WORK REQUIRED:
Filter this data down to the lines that hold "plus", and copy them.

RECORDS FOR THIS EXERCISE:
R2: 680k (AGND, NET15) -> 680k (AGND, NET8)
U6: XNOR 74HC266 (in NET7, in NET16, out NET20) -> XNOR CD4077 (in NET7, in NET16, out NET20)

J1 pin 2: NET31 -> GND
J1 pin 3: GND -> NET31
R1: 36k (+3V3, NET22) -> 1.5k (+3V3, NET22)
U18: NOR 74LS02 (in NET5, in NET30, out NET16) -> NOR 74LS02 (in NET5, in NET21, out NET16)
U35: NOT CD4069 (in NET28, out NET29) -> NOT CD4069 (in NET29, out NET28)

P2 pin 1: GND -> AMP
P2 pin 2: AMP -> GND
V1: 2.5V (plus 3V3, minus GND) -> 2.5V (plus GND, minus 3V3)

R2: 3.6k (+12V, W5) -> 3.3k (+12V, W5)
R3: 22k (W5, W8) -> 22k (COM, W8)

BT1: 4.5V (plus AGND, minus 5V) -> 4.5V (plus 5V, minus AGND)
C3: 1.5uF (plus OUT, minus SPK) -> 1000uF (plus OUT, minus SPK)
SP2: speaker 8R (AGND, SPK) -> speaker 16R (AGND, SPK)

EXERCISE SOLUTION:
V1: 2.5V (plus 3V3, minus GND) -> 2.5V (plus GND, minus 3V3)
BT1: 4.5V (plus AGND, minus 5V) -> 4.5V (plus 5V, minus AGND)
C3: 1.5uF (plus OUT, minus SPK) -> 1000uF (plus OUT, minus SPK)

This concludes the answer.